Exercise directions:
Below are records; copy every line among them that contains the word "spray".
══ Supplied information
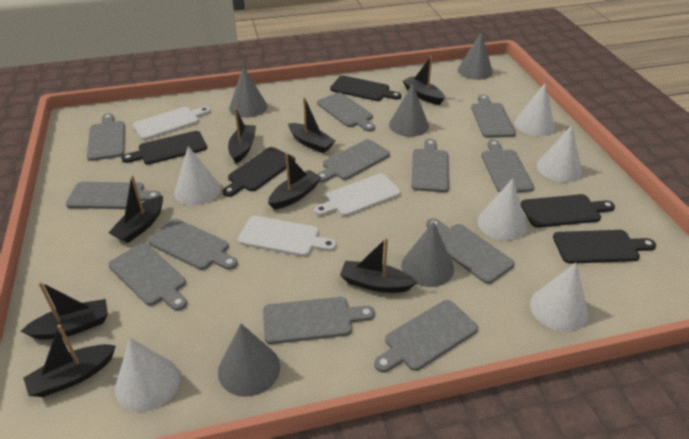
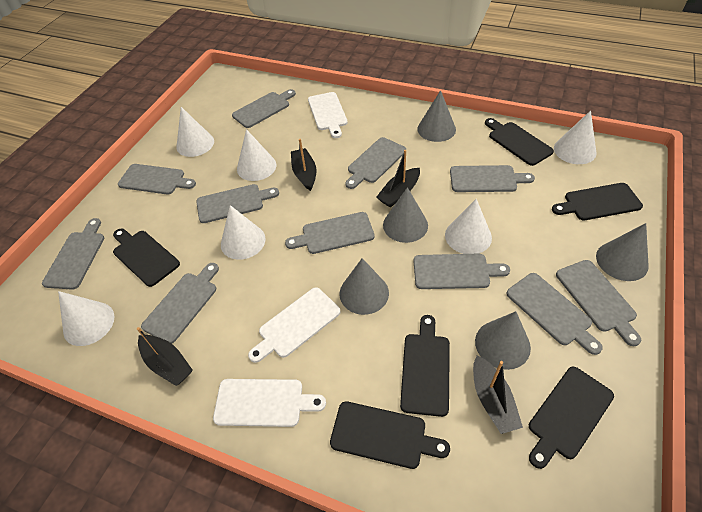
black boat: 8 -> 4
black cutting board: 5 -> 6
grey cutting board: 12 -> 11

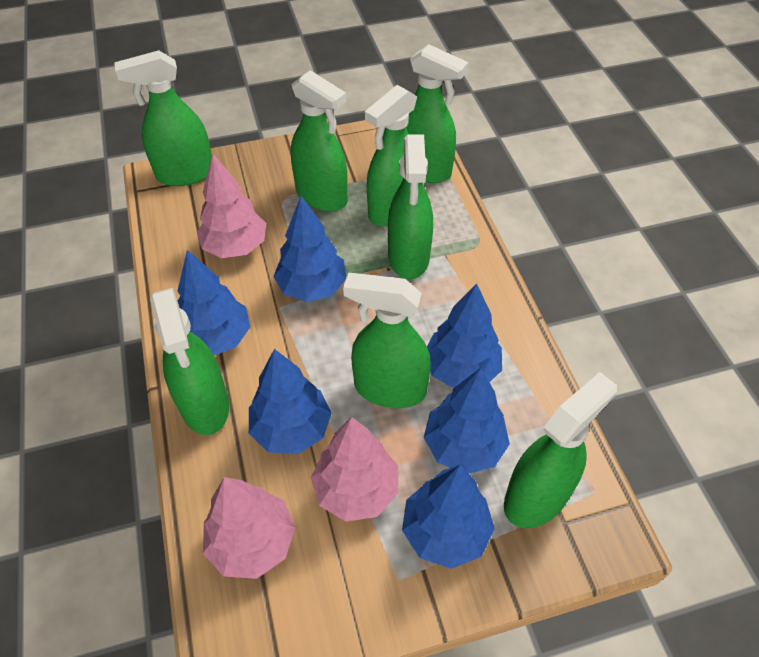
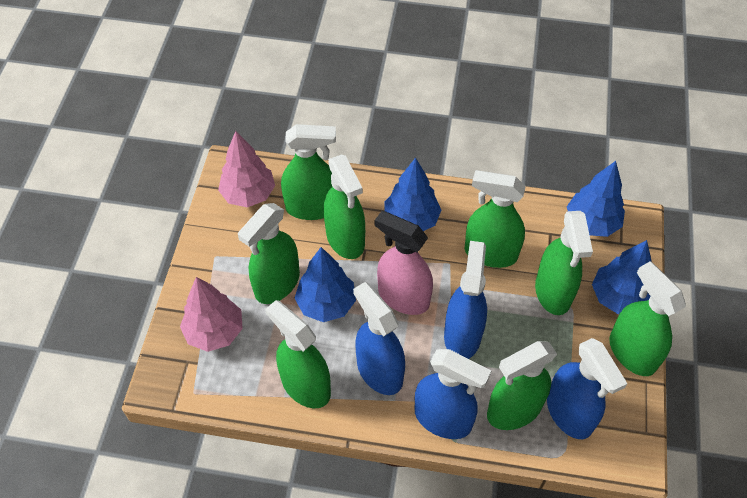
blue spray bottle: 0 -> 4
blue tree: 6 -> 4
pink spray bottle: 0 -> 1
pink tree: 3 -> 2

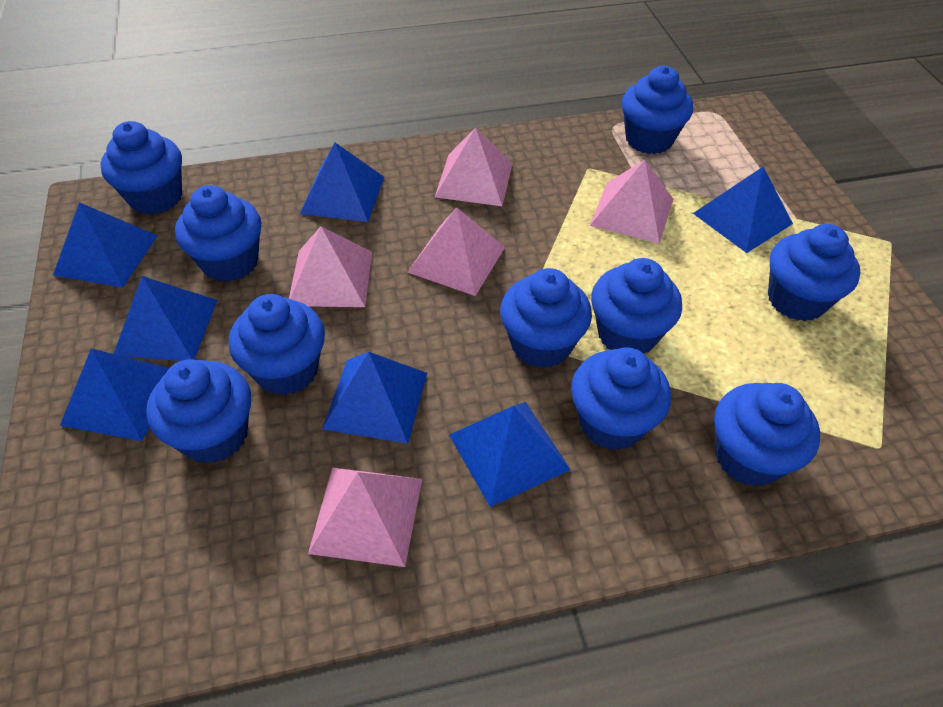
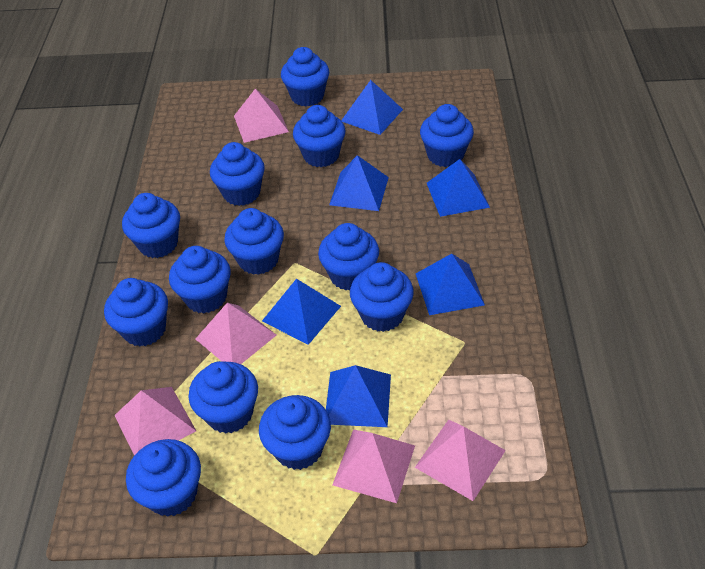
blue cupcake: 10 -> 13
blue pyramid: 7 -> 6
════
Problem solution:
blue spray bottle: 0 -> 4
pink spray bottle: 0 -> 1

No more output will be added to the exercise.